▶ PROBLEM REQUIREMENTS
Reproduce the entries word for word but drop every picture.

[[ INPUT FOR THIS TASK, beginning ]]

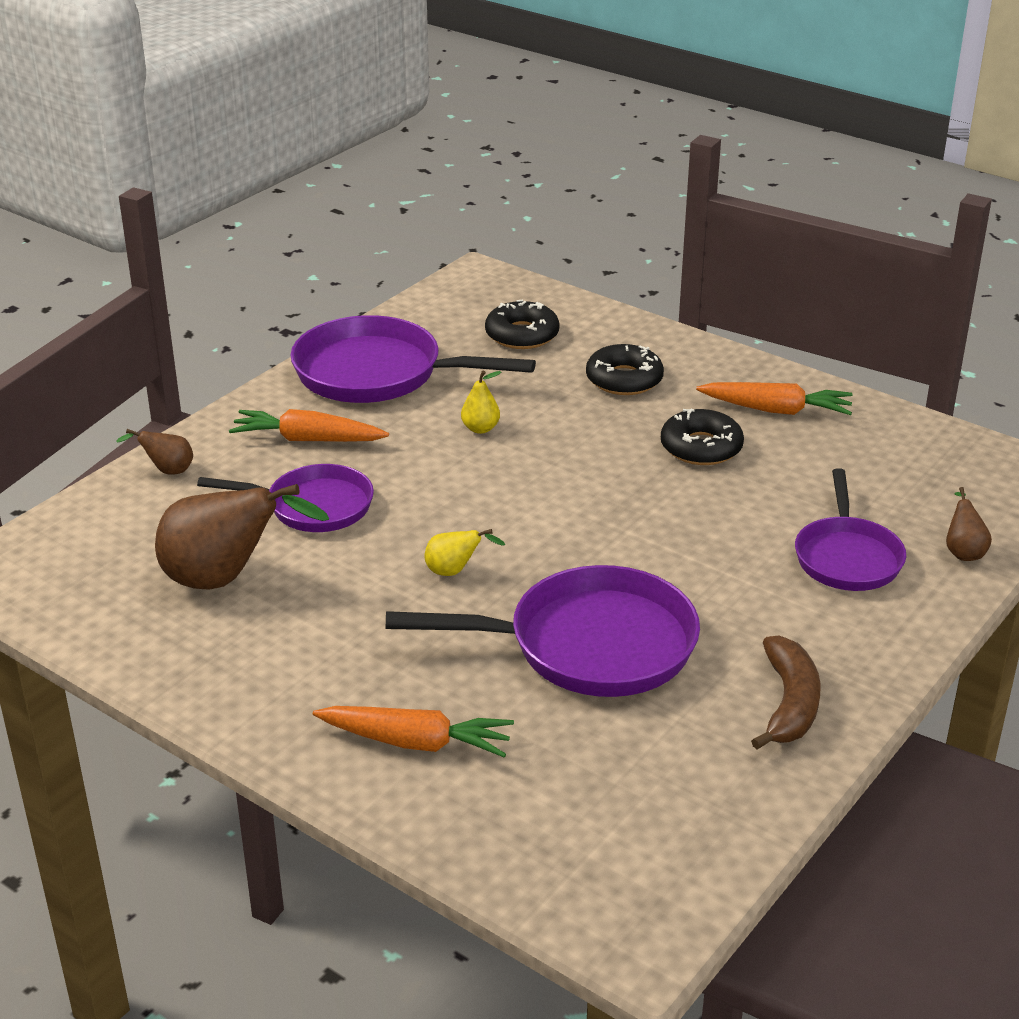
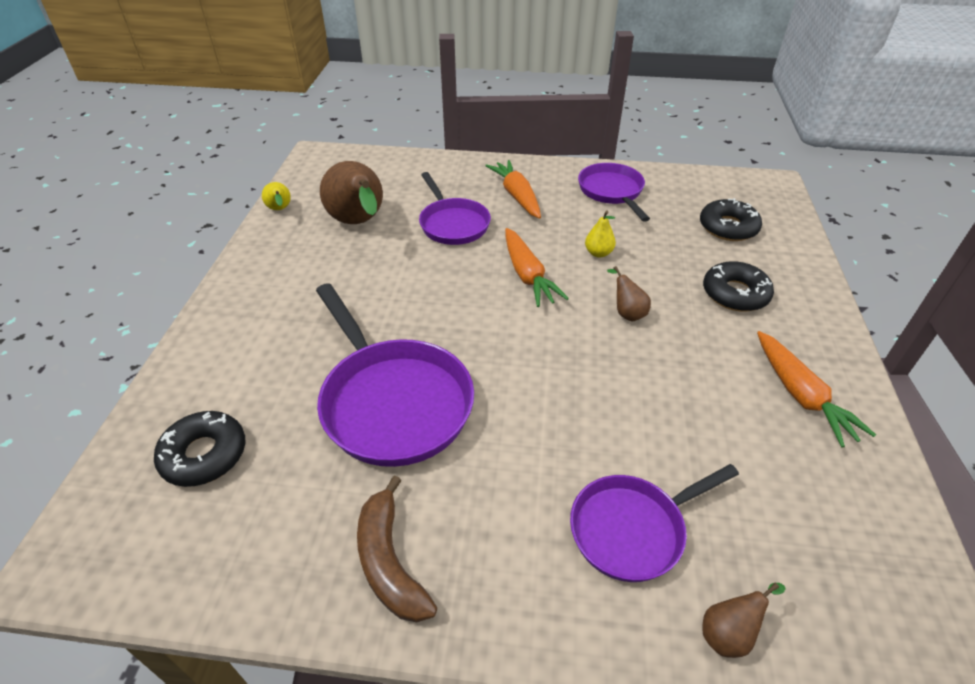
camera: 60 degrees right, 10 degrees up
(167, 471) = (443, 166): brown pear -> brown pear (627, 313)
(377, 373) = (612, 191): purple pan -> purple pan, size x0.63
(416, 742) = (243, 358): orange carrot -> orange carrot (527, 275)
(455, 571) = (431, 304): yellow pear -> yellow pear (280, 210)
(701, 447) = (695, 369): black donut -> black donut (204, 455)
(789, 703) = (390, 561): brown banana -> brown banana turned 90 degrees clockwise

[[ INPUT FOR THIS TASK, end ]]

▶ YOUR RESPONSE
camera: 60 degrees right, 10 degrees up
(167, 471) = (443, 166): brown pear -> brown pear (627, 313)
(377, 373) = (612, 191): purple pan -> purple pan, size x0.63
(416, 742) = (243, 358): orange carrot -> orange carrot (527, 275)
(455, 571) = (431, 304): yellow pear -> yellow pear (280, 210)
(701, 447) = (695, 369): black donut -> black donut (204, 455)
(789, 703) = (390, 561): brown banana -> brown banana turned 90 degrees clockwise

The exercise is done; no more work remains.